[Dataset excerpts]

·····

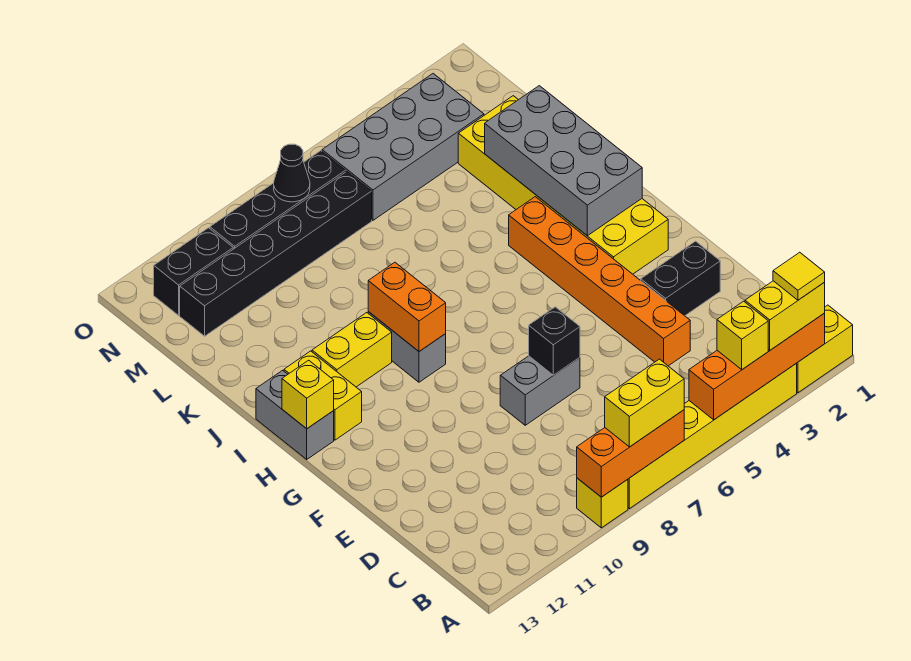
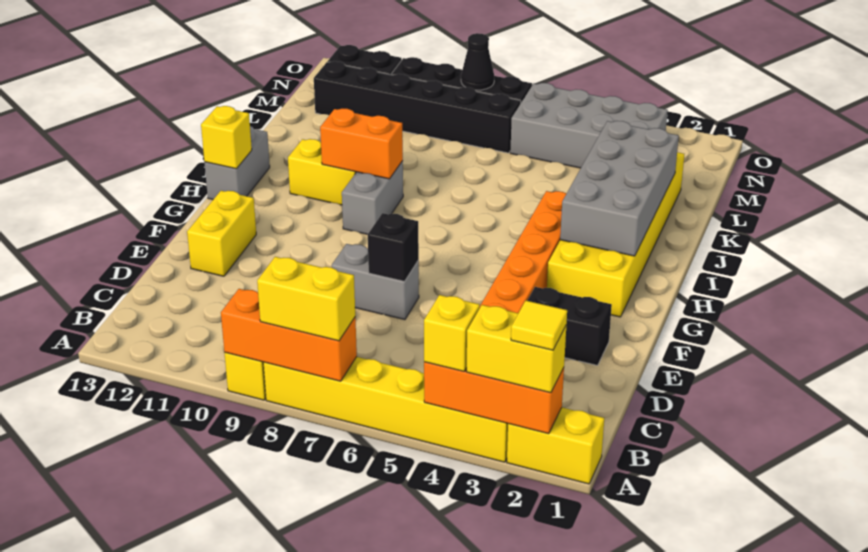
orange brick A2:A5 level 2 -> orange brick A2:A4 level 2
orange brick H9:I9 level 2 -> orange brick I9:I10 level 2
yellow brick H12:I12 level 1 -> yellow brick E12:F12 level 1

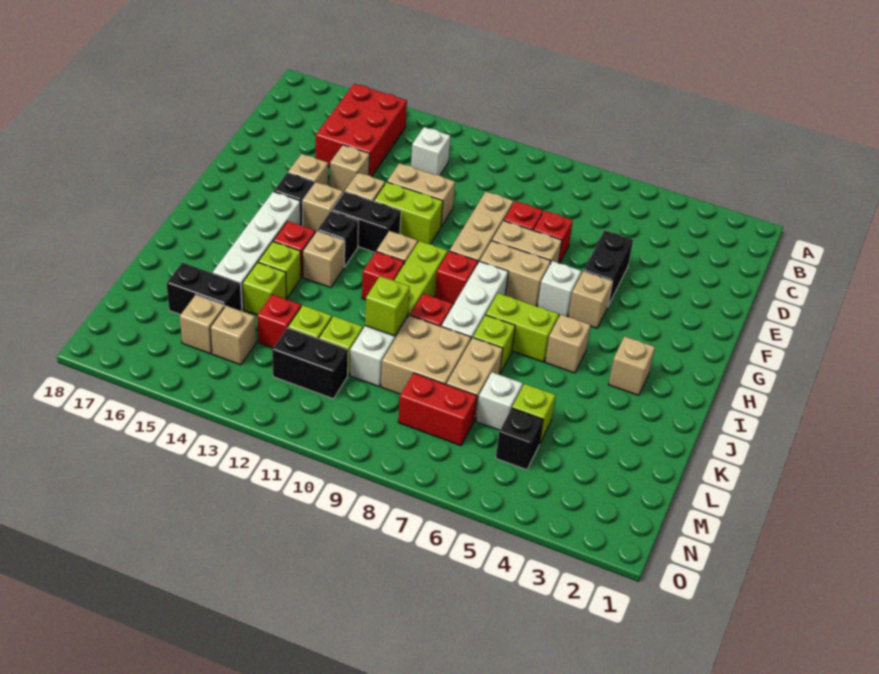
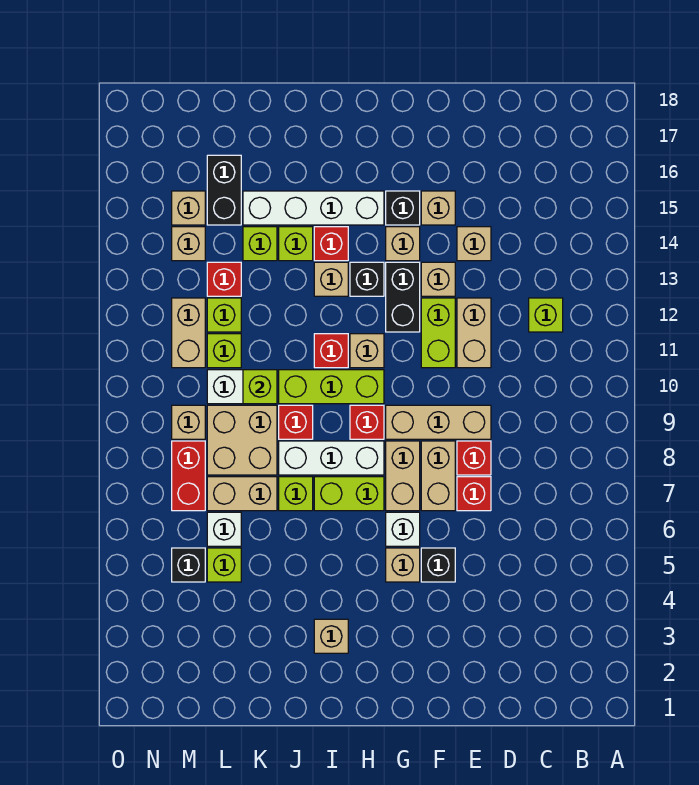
red brick B14:D15 level 1 -> none
white brick C12 level 1 -> lime brick C12 level 1
black brick E5:F5 level 1 -> black brick F5 level 1
tan brick I5 level 1 -> tan brick M9 level 1
lime brick I6:I7 level 1 -> lime brick H7:I7 level 1
black brick M11:M12 level 1 -> tan brick M11:M12 level 1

·····

Up to and including the line containing "black brick E5:F5", quote each line of the entries above from the very first, please, exactly and without images.

orange brick A2:A5 level 2 -> orange brick A2:A4 level 2
orange brick H9:I9 level 2 -> orange brick I9:I10 level 2
yellow brick H12:I12 level 1 -> yellow brick E12:F12 level 1

red brick B14:D15 level 1 -> none
white brick C12 level 1 -> lime brick C12 level 1
black brick E5:F5 level 1 -> black brick F5 level 1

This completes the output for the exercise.